Given request →
Recast the items below as a JSON list of strings, one string per line and blank lines omitted, starting at the line that contains "Andrea (588, 388)" and ending at the line that contains "incubator [1570, 404]".

Supplied data →

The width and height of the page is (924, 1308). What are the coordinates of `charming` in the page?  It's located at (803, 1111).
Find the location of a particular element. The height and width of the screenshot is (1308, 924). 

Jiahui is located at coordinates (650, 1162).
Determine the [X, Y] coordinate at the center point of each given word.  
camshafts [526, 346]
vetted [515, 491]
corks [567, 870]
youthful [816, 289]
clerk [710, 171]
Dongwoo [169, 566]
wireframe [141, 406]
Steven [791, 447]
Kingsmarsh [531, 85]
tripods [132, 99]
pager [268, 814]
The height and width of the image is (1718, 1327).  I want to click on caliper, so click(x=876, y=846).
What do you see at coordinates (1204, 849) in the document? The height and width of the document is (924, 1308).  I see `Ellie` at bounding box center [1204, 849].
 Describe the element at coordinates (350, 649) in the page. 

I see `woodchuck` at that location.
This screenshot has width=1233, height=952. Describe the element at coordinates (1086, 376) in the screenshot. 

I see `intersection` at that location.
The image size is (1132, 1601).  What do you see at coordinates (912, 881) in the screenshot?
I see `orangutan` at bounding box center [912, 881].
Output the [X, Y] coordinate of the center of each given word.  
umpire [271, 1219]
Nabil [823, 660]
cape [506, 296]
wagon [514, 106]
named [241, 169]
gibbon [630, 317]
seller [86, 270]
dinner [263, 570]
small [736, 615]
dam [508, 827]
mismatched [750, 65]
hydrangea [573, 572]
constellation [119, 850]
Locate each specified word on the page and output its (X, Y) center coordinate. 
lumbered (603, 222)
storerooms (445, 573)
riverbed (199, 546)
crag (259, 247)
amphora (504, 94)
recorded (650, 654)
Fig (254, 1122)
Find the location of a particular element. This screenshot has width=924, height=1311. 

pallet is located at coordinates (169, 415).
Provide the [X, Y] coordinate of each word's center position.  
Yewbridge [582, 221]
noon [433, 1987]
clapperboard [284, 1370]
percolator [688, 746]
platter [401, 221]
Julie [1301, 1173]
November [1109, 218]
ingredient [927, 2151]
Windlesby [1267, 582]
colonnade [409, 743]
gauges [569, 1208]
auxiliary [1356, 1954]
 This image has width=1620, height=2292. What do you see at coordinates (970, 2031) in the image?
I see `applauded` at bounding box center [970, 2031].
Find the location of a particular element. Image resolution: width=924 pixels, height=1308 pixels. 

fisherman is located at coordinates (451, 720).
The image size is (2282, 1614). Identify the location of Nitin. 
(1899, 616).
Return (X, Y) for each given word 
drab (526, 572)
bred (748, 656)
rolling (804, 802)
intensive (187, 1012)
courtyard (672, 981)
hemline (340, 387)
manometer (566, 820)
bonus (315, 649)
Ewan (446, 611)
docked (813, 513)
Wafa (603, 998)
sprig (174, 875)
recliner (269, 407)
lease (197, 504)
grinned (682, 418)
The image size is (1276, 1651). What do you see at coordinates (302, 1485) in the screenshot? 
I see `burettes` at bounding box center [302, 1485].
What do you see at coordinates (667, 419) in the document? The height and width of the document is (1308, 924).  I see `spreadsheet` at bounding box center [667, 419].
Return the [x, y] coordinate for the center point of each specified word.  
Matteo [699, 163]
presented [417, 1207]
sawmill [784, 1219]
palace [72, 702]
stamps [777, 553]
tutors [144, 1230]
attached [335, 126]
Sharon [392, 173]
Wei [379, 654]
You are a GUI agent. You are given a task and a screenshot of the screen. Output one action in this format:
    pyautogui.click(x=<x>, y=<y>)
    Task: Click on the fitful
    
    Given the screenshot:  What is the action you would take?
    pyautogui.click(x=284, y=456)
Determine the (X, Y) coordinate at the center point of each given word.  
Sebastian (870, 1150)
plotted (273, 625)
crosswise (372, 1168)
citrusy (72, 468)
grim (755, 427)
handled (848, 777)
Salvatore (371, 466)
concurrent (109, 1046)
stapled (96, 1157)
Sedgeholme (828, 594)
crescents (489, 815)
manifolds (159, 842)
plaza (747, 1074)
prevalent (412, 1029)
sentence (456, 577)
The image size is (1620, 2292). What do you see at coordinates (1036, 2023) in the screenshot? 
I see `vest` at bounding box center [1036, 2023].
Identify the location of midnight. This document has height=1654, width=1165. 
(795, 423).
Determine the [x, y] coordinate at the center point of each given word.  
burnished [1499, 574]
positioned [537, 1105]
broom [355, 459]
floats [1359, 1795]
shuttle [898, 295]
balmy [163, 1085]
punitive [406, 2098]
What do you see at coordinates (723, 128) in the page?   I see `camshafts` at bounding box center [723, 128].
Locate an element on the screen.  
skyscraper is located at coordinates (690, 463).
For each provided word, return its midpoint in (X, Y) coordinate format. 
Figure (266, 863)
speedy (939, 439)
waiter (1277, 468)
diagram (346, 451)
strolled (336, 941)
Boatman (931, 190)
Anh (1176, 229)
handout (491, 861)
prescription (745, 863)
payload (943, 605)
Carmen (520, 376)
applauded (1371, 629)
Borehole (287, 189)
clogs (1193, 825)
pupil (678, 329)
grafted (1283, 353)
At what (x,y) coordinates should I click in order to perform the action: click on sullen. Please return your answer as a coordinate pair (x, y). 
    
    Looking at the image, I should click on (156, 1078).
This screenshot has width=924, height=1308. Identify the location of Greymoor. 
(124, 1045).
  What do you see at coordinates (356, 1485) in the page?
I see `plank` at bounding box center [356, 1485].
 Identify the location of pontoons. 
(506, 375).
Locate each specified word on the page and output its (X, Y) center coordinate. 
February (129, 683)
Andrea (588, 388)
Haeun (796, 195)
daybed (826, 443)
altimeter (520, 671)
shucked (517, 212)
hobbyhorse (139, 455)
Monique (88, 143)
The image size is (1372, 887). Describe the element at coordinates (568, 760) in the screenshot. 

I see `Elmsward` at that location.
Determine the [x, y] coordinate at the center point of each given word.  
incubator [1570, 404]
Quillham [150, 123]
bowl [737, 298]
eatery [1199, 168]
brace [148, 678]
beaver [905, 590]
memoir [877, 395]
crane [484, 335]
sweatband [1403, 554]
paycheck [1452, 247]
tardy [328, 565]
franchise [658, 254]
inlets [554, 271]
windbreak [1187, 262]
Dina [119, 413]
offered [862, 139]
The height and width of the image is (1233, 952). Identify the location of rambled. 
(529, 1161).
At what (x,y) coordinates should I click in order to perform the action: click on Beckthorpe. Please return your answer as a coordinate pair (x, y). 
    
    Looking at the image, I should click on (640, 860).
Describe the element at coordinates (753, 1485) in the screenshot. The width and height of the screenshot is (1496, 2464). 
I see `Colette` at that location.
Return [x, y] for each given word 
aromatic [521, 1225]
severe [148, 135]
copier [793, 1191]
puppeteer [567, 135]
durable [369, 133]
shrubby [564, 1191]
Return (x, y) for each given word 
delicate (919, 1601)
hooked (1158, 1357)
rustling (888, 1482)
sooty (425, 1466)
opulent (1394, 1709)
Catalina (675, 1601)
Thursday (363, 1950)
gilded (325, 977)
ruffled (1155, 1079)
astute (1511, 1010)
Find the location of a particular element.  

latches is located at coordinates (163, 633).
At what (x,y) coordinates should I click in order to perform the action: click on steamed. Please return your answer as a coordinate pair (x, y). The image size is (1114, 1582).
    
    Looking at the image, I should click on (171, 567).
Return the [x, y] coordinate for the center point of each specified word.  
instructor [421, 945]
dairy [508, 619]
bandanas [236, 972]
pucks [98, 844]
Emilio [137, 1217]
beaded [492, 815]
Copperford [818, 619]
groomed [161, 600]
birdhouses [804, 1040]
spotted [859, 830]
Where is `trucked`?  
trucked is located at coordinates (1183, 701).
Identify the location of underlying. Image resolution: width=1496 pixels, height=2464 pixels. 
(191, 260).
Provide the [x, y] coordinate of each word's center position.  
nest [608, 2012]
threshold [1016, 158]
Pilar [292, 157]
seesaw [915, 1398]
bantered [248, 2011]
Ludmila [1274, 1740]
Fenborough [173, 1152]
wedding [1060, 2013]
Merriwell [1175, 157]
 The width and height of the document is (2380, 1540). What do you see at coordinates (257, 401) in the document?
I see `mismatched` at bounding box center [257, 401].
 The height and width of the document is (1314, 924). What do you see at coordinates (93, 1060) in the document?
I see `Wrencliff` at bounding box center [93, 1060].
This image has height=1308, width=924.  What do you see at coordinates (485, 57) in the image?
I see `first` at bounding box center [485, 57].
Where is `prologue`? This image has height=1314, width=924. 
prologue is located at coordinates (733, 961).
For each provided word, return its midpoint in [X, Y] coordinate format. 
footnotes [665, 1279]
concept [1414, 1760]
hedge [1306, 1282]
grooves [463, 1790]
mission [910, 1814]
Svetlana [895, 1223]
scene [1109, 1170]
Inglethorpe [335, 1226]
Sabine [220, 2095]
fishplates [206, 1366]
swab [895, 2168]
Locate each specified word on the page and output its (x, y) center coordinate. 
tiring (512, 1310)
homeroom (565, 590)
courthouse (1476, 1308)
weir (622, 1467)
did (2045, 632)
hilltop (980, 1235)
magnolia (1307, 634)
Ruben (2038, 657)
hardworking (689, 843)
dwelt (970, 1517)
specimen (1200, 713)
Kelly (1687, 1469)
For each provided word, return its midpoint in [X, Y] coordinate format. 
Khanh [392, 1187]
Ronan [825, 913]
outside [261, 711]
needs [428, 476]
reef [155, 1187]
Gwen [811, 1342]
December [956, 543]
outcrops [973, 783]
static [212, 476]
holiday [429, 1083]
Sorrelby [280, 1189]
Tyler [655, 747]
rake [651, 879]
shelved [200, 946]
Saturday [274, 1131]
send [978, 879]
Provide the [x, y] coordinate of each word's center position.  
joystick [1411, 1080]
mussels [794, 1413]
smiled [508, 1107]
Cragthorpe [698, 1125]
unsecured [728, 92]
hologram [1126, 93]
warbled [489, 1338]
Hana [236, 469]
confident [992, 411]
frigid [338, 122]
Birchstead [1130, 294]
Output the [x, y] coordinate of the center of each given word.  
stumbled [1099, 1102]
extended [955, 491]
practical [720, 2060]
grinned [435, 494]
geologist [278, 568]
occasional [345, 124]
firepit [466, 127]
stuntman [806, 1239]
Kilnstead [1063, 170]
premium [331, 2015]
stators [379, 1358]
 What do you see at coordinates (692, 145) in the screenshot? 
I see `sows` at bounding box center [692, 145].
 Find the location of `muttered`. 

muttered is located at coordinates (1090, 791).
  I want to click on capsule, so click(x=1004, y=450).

Answer below →
[
  "Andrea (588, 388)",
  "Haeun (796, 195)",
  "daybed (826, 443)",
  "altimeter (520, 671)",
  "shucked (517, 212)",
  "hobbyhorse (139, 455)",
  "Monique (88, 143)",
  "The image size is (1372, 887). Describe the element at coordinates (568, 760) in the screenshot. ",
  "I see `Elmsward` at that location.",
  "Determine the [x, y] coordinate at the center point of each given word.  ",
  "incubator [1570, 404]"
]